• WHAT TO PRODUCE
Reproduce exactly, with no pictures, each line from the opening of the material down through the line containing "orange arrow: rotated".

• STORED DATA
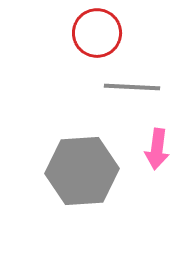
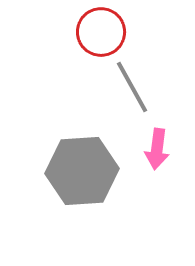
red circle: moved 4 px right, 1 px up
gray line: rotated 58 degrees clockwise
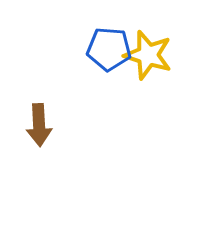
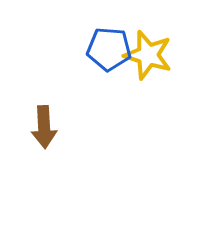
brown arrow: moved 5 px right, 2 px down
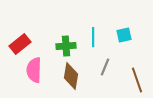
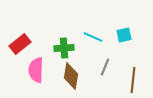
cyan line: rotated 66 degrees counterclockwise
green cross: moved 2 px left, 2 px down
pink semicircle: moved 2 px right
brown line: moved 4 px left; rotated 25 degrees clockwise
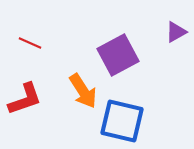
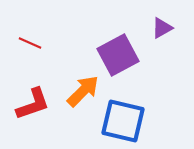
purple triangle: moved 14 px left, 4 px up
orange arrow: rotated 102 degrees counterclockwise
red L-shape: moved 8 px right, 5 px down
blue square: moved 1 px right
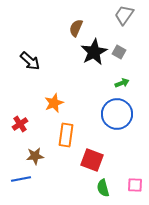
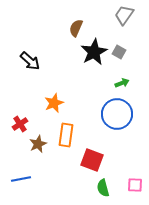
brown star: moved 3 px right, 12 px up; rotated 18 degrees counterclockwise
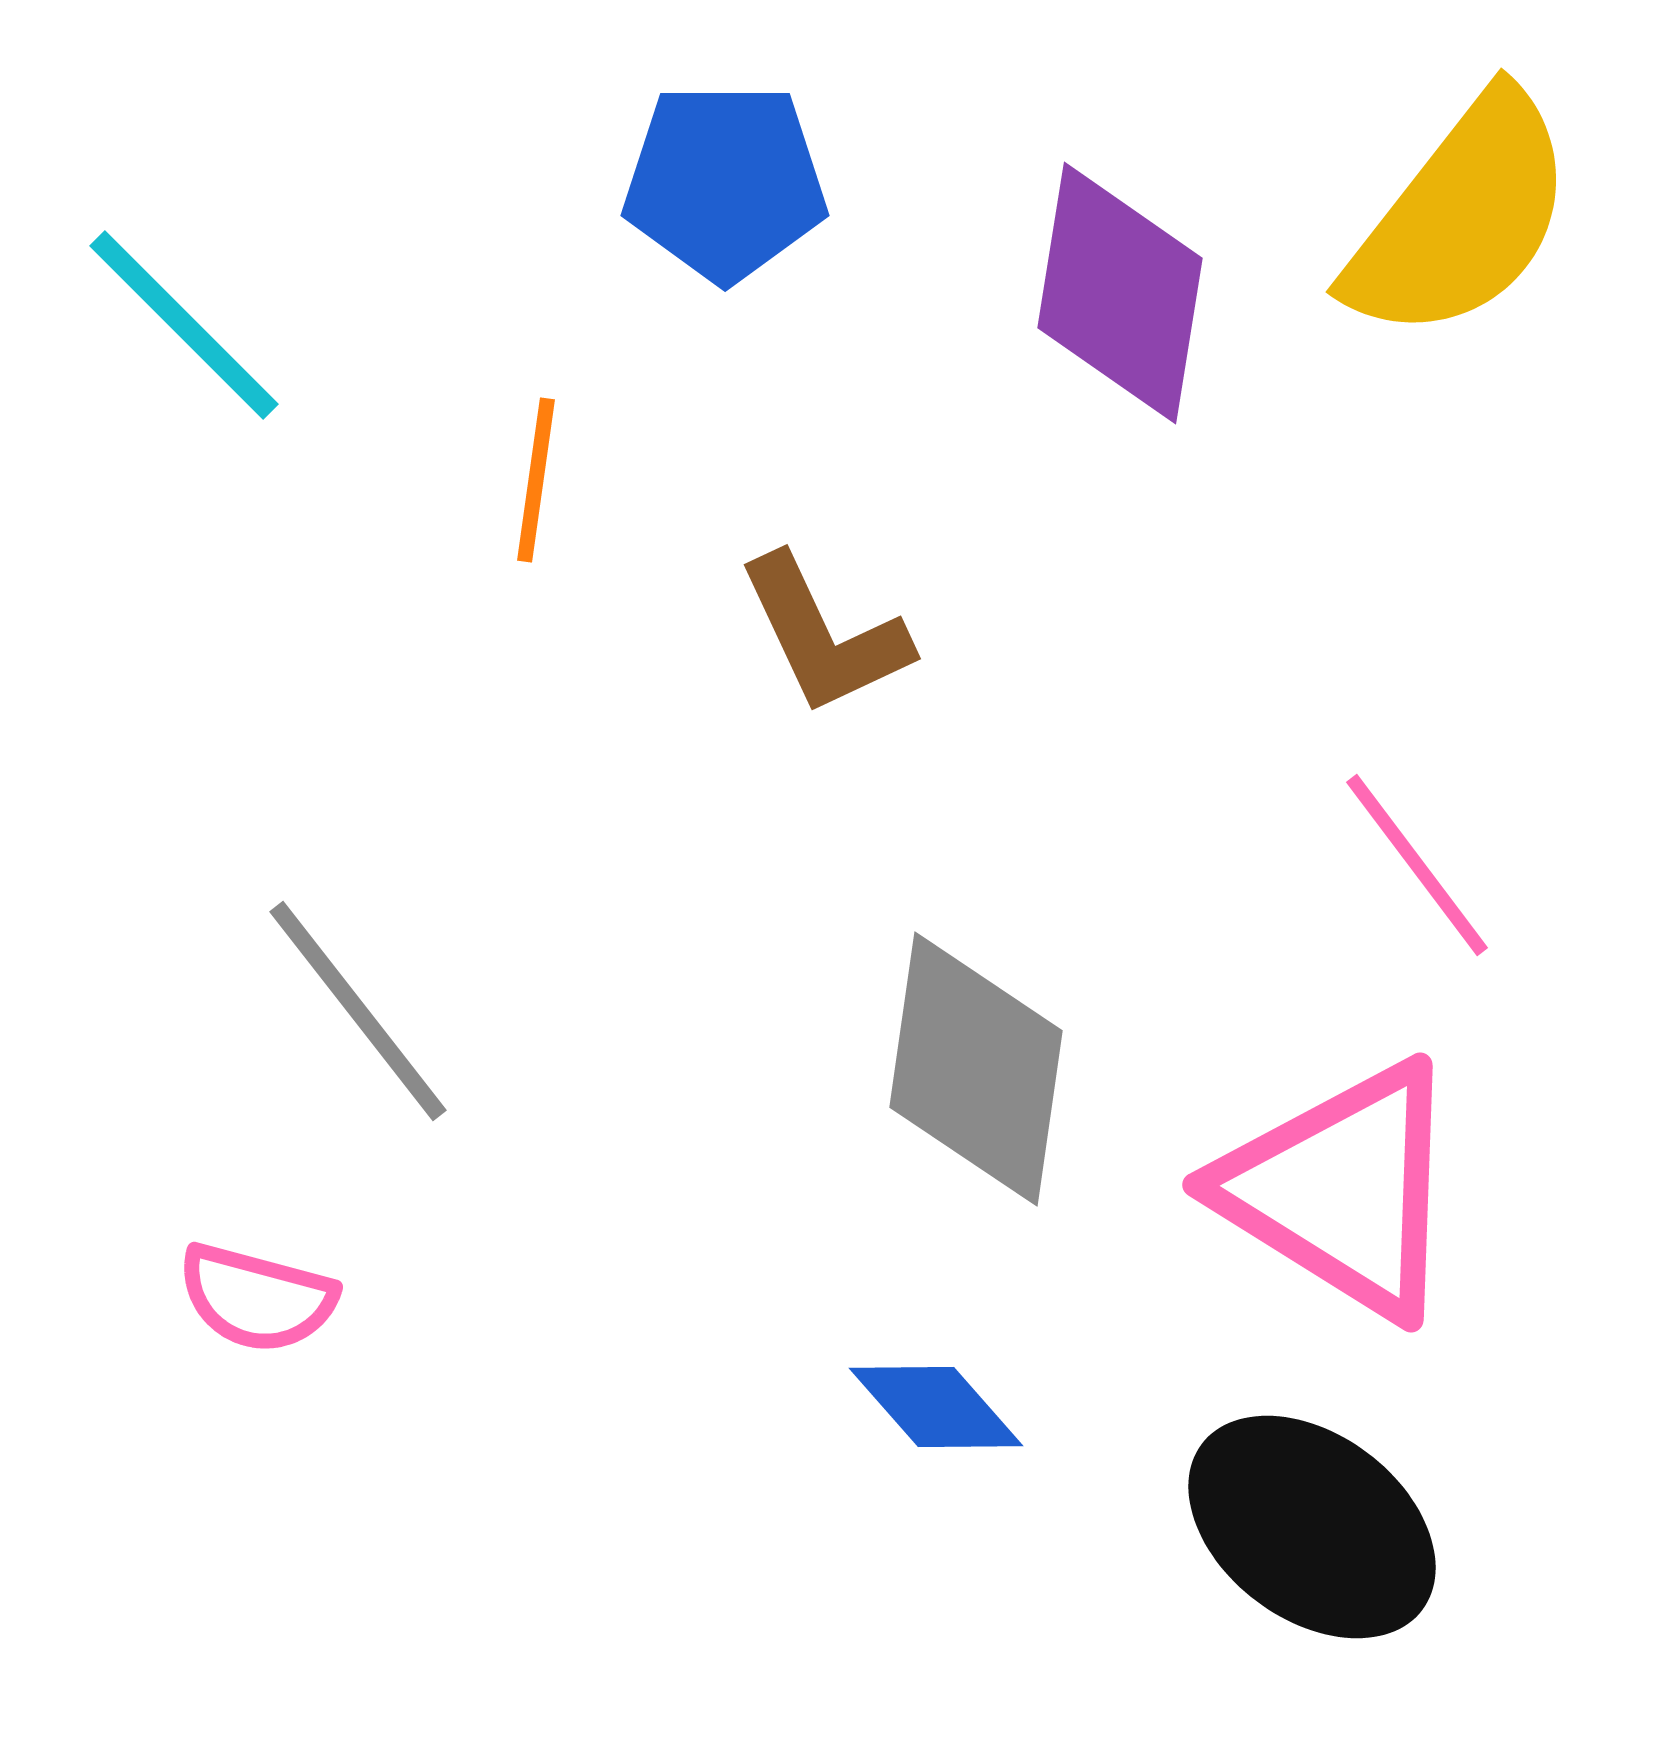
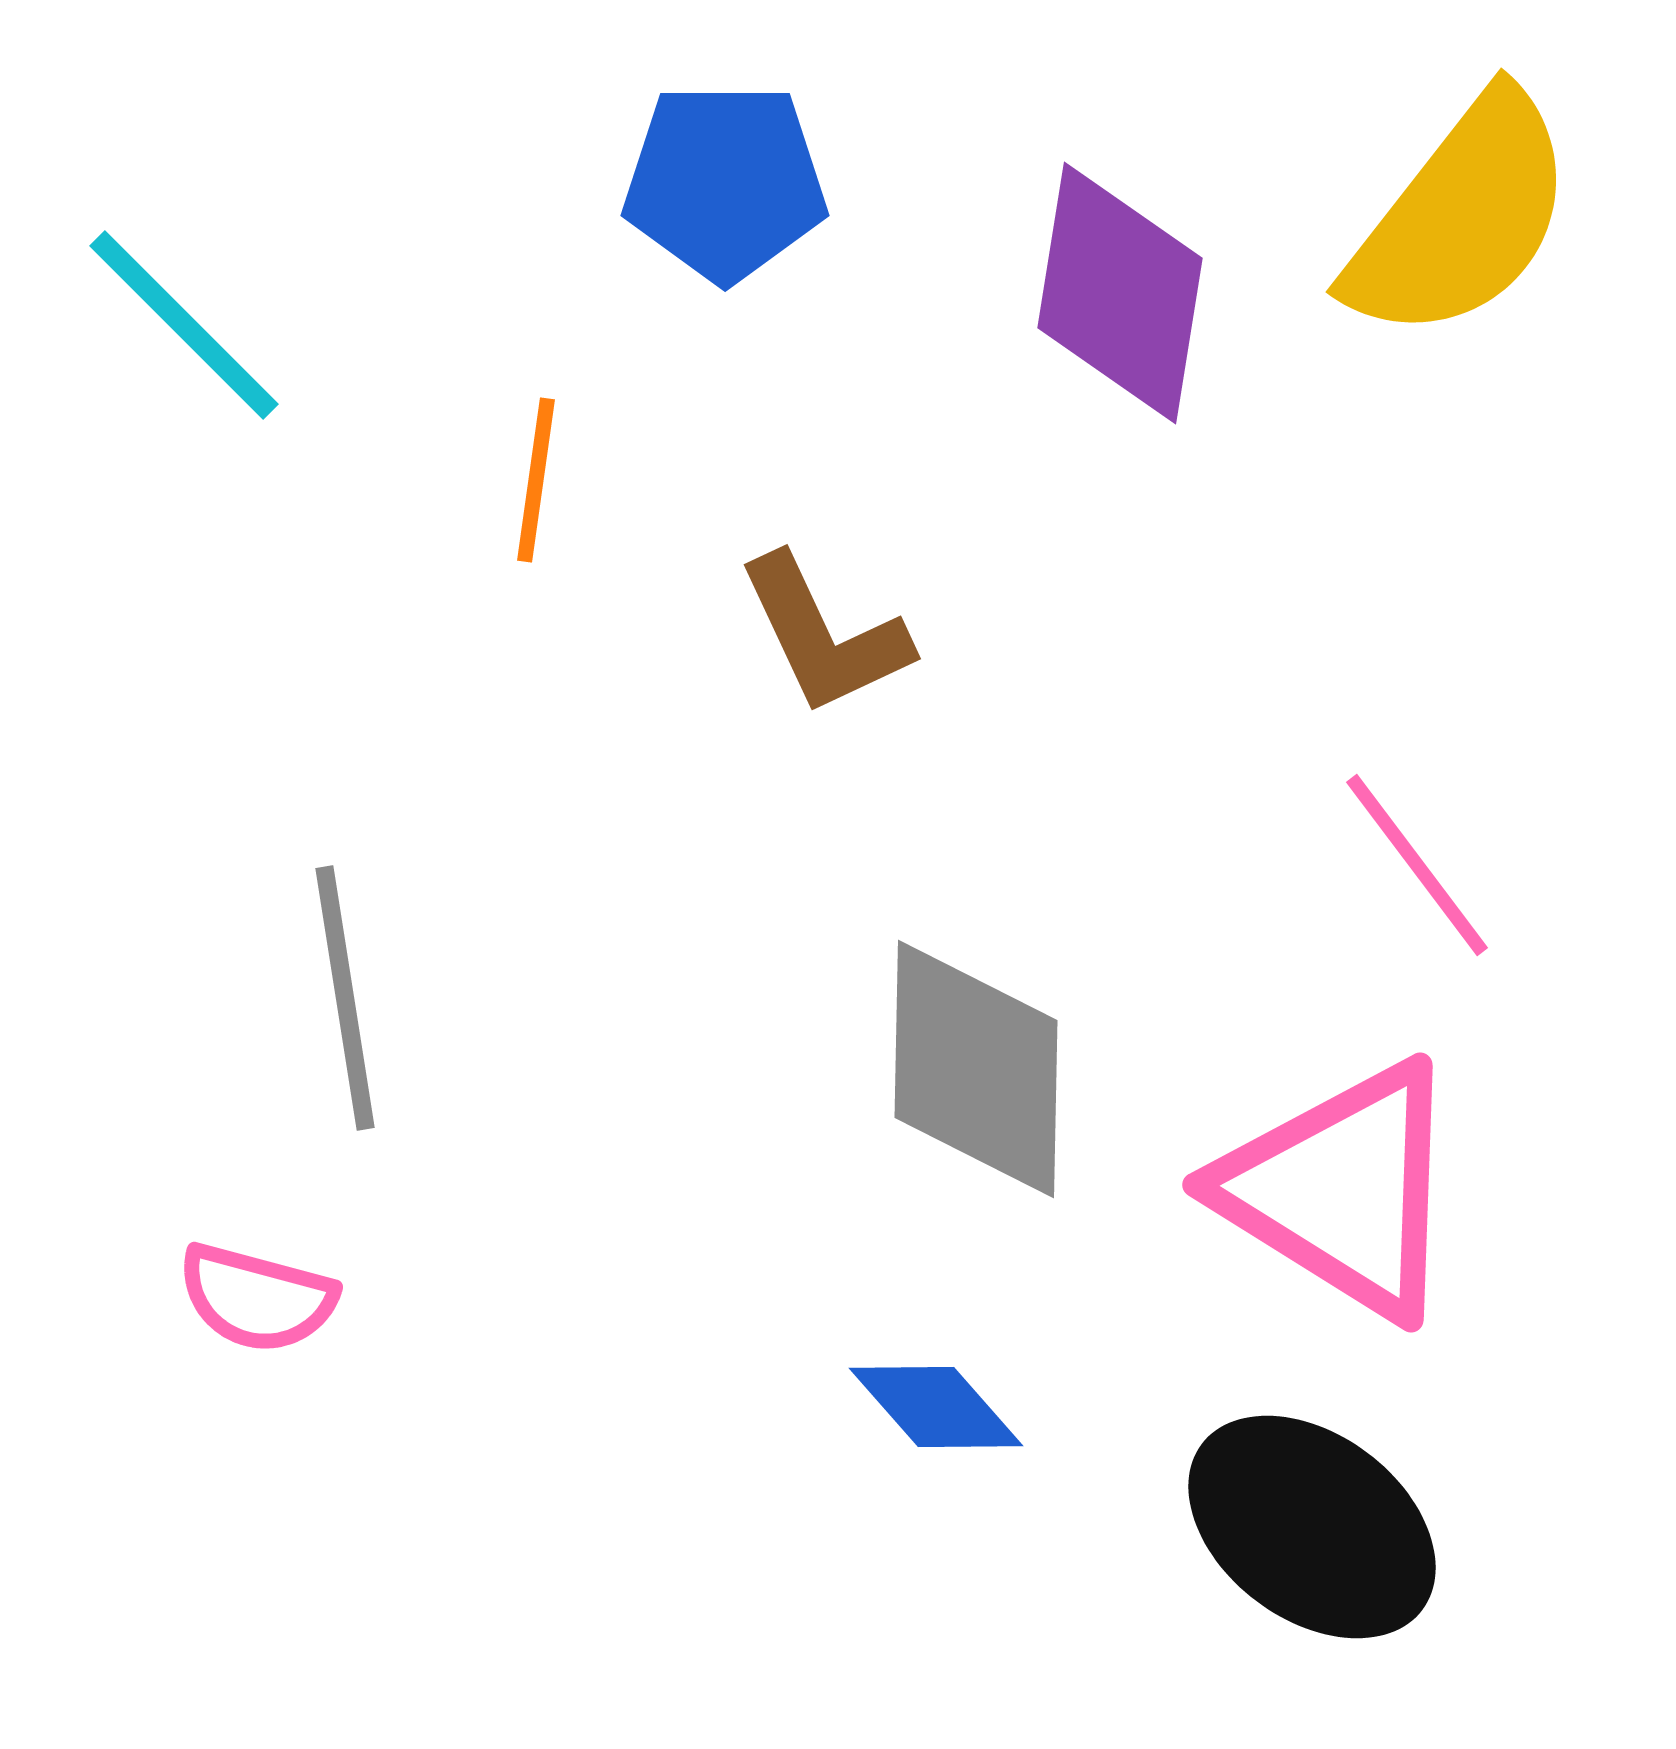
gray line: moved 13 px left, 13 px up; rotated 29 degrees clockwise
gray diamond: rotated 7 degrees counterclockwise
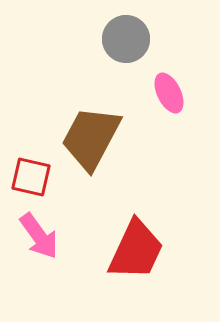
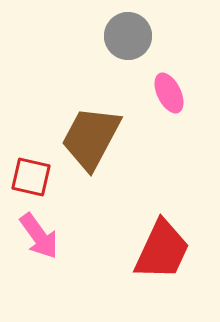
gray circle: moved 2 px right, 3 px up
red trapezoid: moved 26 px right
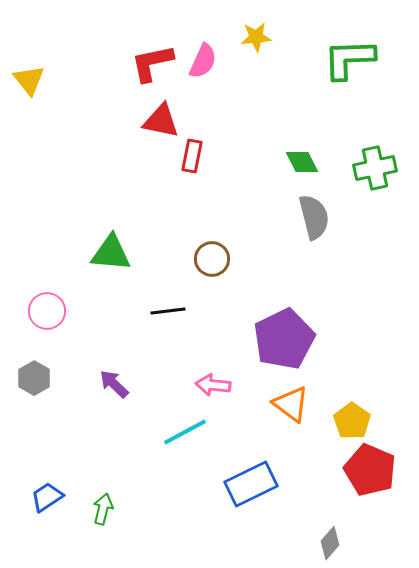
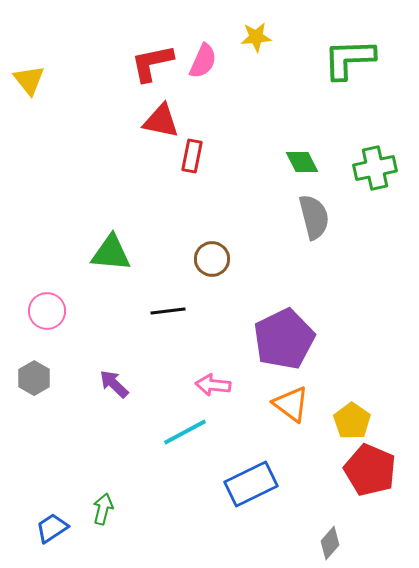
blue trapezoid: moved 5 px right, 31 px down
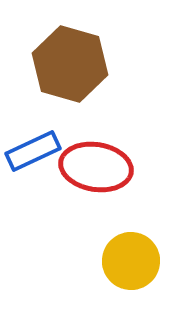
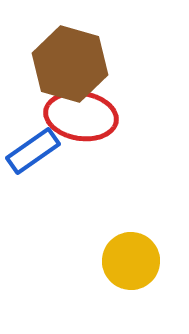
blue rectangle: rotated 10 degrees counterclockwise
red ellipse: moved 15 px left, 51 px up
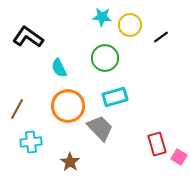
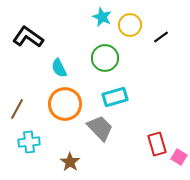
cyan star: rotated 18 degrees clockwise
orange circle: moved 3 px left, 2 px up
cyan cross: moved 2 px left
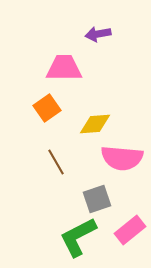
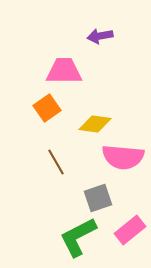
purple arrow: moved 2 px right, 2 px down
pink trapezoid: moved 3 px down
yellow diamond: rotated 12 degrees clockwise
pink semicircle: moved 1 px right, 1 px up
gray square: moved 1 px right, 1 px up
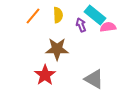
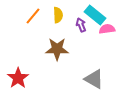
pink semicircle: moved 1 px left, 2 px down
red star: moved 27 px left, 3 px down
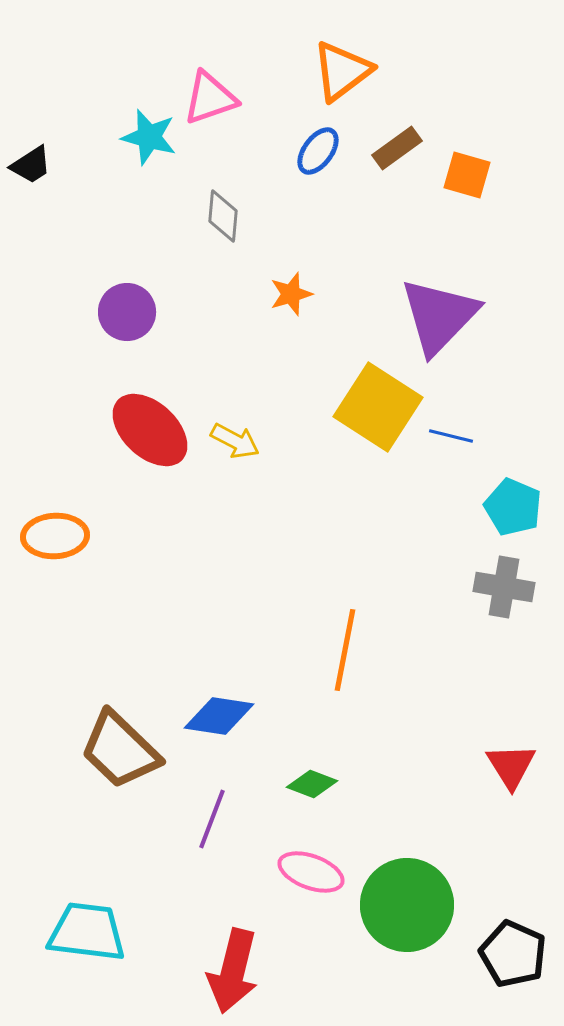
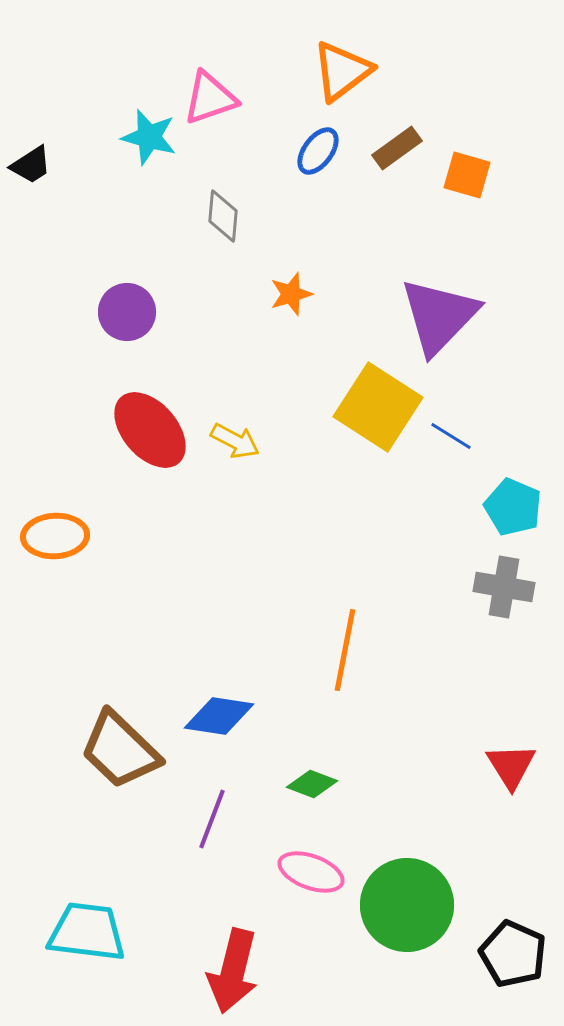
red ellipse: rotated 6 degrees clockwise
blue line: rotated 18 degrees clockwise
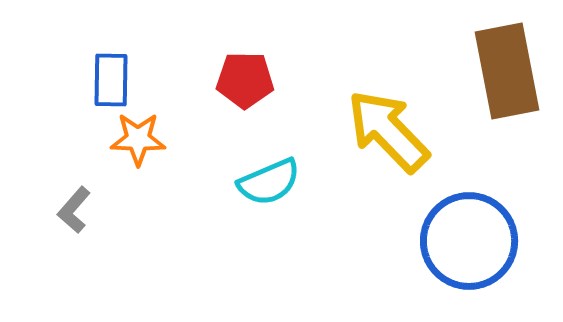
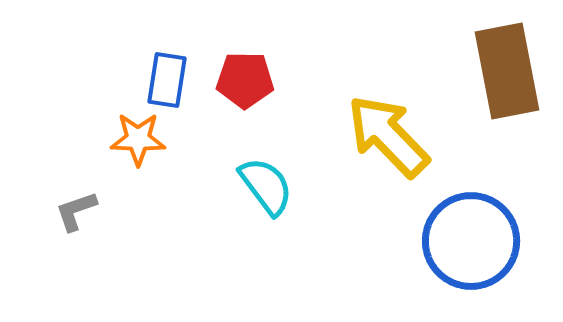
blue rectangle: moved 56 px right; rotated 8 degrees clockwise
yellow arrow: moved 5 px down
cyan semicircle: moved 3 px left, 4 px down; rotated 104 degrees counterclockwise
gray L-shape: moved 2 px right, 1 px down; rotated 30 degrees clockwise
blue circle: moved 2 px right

• EXERCISE ANSWER
red circle: moved 4 px right, 1 px up
gray line: rotated 58 degrees clockwise
brown arrow: moved 5 px right, 2 px down
cyan line: rotated 66 degrees counterclockwise
green cross: moved 2 px left, 2 px down
pink semicircle: moved 2 px right
brown line: moved 4 px left; rotated 25 degrees clockwise
purple triangle: moved 14 px left, 4 px up
orange arrow: rotated 102 degrees counterclockwise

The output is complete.